Stored records
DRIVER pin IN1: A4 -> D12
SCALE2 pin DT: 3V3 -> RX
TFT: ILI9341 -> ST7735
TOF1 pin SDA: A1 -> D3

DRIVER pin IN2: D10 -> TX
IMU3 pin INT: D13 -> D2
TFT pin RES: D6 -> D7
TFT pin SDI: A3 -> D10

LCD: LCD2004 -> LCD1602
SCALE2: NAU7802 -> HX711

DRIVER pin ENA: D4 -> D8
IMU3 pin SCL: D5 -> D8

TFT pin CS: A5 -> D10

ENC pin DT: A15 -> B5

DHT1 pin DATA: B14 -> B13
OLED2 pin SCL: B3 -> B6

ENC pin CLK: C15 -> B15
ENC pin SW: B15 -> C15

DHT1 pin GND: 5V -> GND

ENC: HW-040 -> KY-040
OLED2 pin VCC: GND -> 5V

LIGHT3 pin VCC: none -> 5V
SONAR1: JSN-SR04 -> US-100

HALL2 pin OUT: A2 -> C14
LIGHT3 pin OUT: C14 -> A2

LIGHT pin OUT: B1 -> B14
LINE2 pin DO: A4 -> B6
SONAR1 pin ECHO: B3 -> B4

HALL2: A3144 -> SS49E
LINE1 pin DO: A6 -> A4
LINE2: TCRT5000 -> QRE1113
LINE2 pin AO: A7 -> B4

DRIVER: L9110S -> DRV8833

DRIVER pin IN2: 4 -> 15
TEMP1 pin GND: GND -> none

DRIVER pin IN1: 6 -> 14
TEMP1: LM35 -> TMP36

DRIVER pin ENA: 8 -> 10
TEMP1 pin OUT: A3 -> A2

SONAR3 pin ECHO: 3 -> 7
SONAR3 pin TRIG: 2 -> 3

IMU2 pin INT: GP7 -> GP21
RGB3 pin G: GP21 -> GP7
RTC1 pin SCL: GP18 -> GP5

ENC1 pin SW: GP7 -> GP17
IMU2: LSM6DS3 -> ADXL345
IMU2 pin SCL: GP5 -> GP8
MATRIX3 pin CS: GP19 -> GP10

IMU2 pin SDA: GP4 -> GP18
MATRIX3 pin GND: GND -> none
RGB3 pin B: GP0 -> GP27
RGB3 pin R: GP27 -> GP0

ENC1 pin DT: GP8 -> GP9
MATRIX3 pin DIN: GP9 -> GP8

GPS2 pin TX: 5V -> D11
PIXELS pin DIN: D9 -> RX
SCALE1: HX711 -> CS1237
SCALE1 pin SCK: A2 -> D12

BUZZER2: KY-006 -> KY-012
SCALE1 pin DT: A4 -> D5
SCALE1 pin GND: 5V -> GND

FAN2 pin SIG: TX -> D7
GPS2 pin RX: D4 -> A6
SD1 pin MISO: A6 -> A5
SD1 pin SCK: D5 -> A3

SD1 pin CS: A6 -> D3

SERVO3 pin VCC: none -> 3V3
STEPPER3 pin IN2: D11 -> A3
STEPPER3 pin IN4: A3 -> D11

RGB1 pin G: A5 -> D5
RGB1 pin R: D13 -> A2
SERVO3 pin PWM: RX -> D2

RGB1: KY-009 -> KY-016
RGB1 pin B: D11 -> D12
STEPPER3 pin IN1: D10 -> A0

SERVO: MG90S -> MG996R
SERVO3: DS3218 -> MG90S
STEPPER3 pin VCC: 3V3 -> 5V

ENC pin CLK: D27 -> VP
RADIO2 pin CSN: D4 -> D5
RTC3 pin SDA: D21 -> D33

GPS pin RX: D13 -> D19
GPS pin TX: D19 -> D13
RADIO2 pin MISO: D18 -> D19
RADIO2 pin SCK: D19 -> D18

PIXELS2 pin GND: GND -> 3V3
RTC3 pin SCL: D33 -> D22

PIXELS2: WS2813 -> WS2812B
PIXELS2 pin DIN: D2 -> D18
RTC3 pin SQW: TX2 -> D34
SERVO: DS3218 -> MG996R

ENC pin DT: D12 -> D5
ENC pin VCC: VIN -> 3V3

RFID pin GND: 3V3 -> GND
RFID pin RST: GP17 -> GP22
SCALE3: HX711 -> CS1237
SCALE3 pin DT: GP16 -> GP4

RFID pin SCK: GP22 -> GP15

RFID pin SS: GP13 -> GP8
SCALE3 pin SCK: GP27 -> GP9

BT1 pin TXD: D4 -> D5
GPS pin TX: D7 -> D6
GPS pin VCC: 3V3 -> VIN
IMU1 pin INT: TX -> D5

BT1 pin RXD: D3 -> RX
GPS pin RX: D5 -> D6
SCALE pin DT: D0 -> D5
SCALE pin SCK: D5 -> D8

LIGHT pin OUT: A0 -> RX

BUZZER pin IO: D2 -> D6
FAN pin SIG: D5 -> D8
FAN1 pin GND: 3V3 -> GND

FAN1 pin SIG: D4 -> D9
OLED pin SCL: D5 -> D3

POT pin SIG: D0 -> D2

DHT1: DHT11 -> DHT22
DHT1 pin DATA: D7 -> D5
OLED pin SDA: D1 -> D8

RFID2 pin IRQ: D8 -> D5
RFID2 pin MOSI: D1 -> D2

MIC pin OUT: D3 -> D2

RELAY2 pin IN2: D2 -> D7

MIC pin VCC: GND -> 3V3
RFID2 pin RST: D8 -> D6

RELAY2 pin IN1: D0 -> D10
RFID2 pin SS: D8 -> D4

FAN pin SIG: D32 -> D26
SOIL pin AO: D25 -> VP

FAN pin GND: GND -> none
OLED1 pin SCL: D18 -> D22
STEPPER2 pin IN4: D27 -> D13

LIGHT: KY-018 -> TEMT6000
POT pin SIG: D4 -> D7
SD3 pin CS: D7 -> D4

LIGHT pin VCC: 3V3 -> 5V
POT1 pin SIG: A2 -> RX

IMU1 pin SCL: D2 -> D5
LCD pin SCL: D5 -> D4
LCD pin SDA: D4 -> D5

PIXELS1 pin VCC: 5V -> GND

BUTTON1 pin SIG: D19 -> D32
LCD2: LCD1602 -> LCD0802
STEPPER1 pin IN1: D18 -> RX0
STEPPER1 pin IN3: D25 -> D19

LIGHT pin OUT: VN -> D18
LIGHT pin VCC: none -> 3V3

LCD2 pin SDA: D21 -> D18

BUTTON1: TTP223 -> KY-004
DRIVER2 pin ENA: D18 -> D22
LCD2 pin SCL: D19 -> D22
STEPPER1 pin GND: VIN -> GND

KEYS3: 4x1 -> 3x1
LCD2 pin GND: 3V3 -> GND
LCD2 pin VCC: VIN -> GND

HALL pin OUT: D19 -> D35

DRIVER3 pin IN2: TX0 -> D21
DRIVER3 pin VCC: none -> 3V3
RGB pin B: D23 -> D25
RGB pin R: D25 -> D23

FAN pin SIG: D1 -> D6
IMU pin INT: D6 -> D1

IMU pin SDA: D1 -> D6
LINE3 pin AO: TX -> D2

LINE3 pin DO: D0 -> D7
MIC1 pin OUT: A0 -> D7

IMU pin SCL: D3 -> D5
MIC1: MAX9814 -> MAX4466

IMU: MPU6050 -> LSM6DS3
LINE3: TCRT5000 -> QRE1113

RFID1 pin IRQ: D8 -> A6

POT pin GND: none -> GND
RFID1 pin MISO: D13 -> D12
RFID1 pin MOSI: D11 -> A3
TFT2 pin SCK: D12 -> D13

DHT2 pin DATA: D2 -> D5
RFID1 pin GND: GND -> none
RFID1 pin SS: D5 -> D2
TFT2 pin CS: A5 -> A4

- _WHAT IS NEEDED_
Each entry is to be retyped exactly as it appears.

- _RESPONSE_
DRIVER pin IN1: A4 -> D12
SCALE2 pin DT: 3V3 -> RX
TFT: ILI9341 -> ST7735
TOF1 pin SDA: A1 -> D3

DRIVER pin IN2: D10 -> TX
IMU3 pin INT: D13 -> D2
TFT pin RES: D6 -> D7
TFT pin SDI: A3 -> D10

LCD: LCD2004 -> LCD1602
SCALE2: NAU7802 -> HX711

DRIVER pin ENA: D4 -> D8
IMU3 pin SCL: D5 -> D8

TFT pin CS: A5 -> D10

ENC pin DT: A15 -> B5

DHT1 pin DATA: B14 -> B13
OLED2 pin SCL: B3 -> B6

ENC pin CLK: C15 -> B15
ENC pin SW: B15 -> C15

DHT1 pin GND: 5V -> GND

ENC: HW-040 -> KY-040
OLED2 pin VCC: GND -> 5V

LIGHT3 pin VCC: none -> 5V
SONAR1: JSN-SR04 -> US-100

HALL2 pin OUT: A2 -> C14
LIGHT3 pin OUT: C14 -> A2

LIGHT pin OUT: B1 -> B14
LINE2 pin DO: A4 -> B6
SONAR1 pin ECHO: B3 -> B4

HALL2: A3144 -> SS49E
LINE1 pin DO: A6 -> A4
LINE2: TCRT5000 -> QRE1113
LINE2 pin AO: A7 -> B4

DRIVER: L9110S -> DRV8833

DRIVER pin IN2: 4 -> 15
TEMP1 pin GND: GND -> none

DRIVER pin IN1: 6 -> 14
TEMP1: LM35 -> TMP36

DRIVER pin ENA: 8 -> 10
TEMP1 pin OUT: A3 -> A2

SONAR3 pin ECHO: 3 -> 7
SONAR3 pin TRIG: 2 -> 3

IMU2 pin INT: GP7 -> GP21
RGB3 pin G: GP21 -> GP7
RTC1 pin SCL: GP18 -> GP5

ENC1 pin SW: GP7 -> GP17
IMU2: LSM6DS3 -> ADXL345
IMU2 pin SCL: GP5 -> GP8
MATRIX3 pin CS: GP19 -> GP10

IMU2 pin SDA: GP4 -> GP18
MATRIX3 pin GND: GND -> none
RGB3 pin B: GP0 -> GP27
RGB3 pin R: GP27 -> GP0

ENC1 pin DT: GP8 -> GP9
MATRIX3 pin DIN: GP9 -> GP8

GPS2 pin TX: 5V -> D11
PIXELS pin DIN: D9 -> RX
SCALE1: HX711 -> CS1237
SCALE1 pin SCK: A2 -> D12

BUZZER2: KY-006 -> KY-012
SCALE1 pin DT: A4 -> D5
SCALE1 pin GND: 5V -> GND

FAN2 pin SIG: TX -> D7
GPS2 pin RX: D4 -> A6
SD1 pin MISO: A6 -> A5
SD1 pin SCK: D5 -> A3

SD1 pin CS: A6 -> D3

SERVO3 pin VCC: none -> 3V3
STEPPER3 pin IN2: D11 -> A3
STEPPER3 pin IN4: A3 -> D11

RGB1 pin G: A5 -> D5
RGB1 pin R: D13 -> A2
SERVO3 pin PWM: RX -> D2

RGB1: KY-009 -> KY-016
RGB1 pin B: D11 -> D12
STEPPER3 pin IN1: D10 -> A0

SERVO: MG90S -> MG996R
SERVO3: DS3218 -> MG90S
STEPPER3 pin VCC: 3V3 -> 5V

ENC pin CLK: D27 -> VP
RADIO2 pin CSN: D4 -> D5
RTC3 pin SDA: D21 -> D33

GPS pin RX: D13 -> D19
GPS pin TX: D19 -> D13
RADIO2 pin MISO: D18 -> D19
RADIO2 pin SCK: D19 -> D18

PIXELS2 pin GND: GND -> 3V3
RTC3 pin SCL: D33 -> D22

PIXELS2: WS2813 -> WS2812B
PIXELS2 pin DIN: D2 -> D18
RTC3 pin SQW: TX2 -> D34
SERVO: DS3218 -> MG996R

ENC pin DT: D12 -> D5
ENC pin VCC: VIN -> 3V3

RFID pin GND: 3V3 -> GND
RFID pin RST: GP17 -> GP22
SCALE3: HX711 -> CS1237
SCALE3 pin DT: GP16 -> GP4

RFID pin SCK: GP22 -> GP15

RFID pin SS: GP13 -> GP8
SCALE3 pin SCK: GP27 -> GP9

BT1 pin TXD: D4 -> D5
GPS pin TX: D7 -> D6
GPS pin VCC: 3V3 -> VIN
IMU1 pin INT: TX -> D5

BT1 pin RXD: D3 -> RX
GPS pin RX: D5 -> D6
SCALE pin DT: D0 -> D5
SCALE pin SCK: D5 -> D8

LIGHT pin OUT: A0 -> RX

BUZZER pin IO: D2 -> D6
FAN pin SIG: D5 -> D8
FAN1 pin GND: 3V3 -> GND

FAN1 pin SIG: D4 -> D9
OLED pin SCL: D5 -> D3

POT pin SIG: D0 -> D2

DHT1: DHT11 -> DHT22
DHT1 pin DATA: D7 -> D5
OLED pin SDA: D1 -> D8

RFID2 pin IRQ: D8 -> D5
RFID2 pin MOSI: D1 -> D2

MIC pin OUT: D3 -> D2

RELAY2 pin IN2: D2 -> D7

MIC pin VCC: GND -> 3V3
RFID2 pin RST: D8 -> D6

RELAY2 pin IN1: D0 -> D10
RFID2 pin SS: D8 -> D4

FAN pin SIG: D32 -> D26
SOIL pin AO: D25 -> VP

FAN pin GND: GND -> none
OLED1 pin SCL: D18 -> D22
STEPPER2 pin IN4: D27 -> D13

LIGHT: KY-018 -> TEMT6000
POT pin SIG: D4 -> D7
SD3 pin CS: D7 -> D4

LIGHT pin VCC: 3V3 -> 5V
POT1 pin SIG: A2 -> RX

IMU1 pin SCL: D2 -> D5
LCD pin SCL: D5 -> D4
LCD pin SDA: D4 -> D5

PIXELS1 pin VCC: 5V -> GND

BUTTON1 pin SIG: D19 -> D32
LCD2: LCD1602 -> LCD0802
STEPPER1 pin IN1: D18 -> RX0
STEPPER1 pin IN3: D25 -> D19

LIGHT pin OUT: VN -> D18
LIGHT pin VCC: none -> 3V3

LCD2 pin SDA: D21 -> D18

BUTTON1: TTP223 -> KY-004
DRIVER2 pin ENA: D18 -> D22
LCD2 pin SCL: D19 -> D22
STEPPER1 pin GND: VIN -> GND

KEYS3: 4x1 -> 3x1
LCD2 pin GND: 3V3 -> GND
LCD2 pin VCC: VIN -> GND

HALL pin OUT: D19 -> D35

DRIVER3 pin IN2: TX0 -> D21
DRIVER3 pin VCC: none -> 3V3
RGB pin B: D23 -> D25
RGB pin R: D25 -> D23

FAN pin SIG: D1 -> D6
IMU pin INT: D6 -> D1

IMU pin SDA: D1 -> D6
LINE3 pin AO: TX -> D2

LINE3 pin DO: D0 -> D7
MIC1 pin OUT: A0 -> D7

IMU pin SCL: D3 -> D5
MIC1: MAX9814 -> MAX4466

IMU: MPU6050 -> LSM6DS3
LINE3: TCRT5000 -> QRE1113

RFID1 pin IRQ: D8 -> A6

POT pin GND: none -> GND
RFID1 pin MISO: D13 -> D12
RFID1 pin MOSI: D11 -> A3
TFT2 pin SCK: D12 -> D13

DHT2 pin DATA: D2 -> D5
RFID1 pin GND: GND -> none
RFID1 pin SS: D5 -> D2
TFT2 pin CS: A5 -> A4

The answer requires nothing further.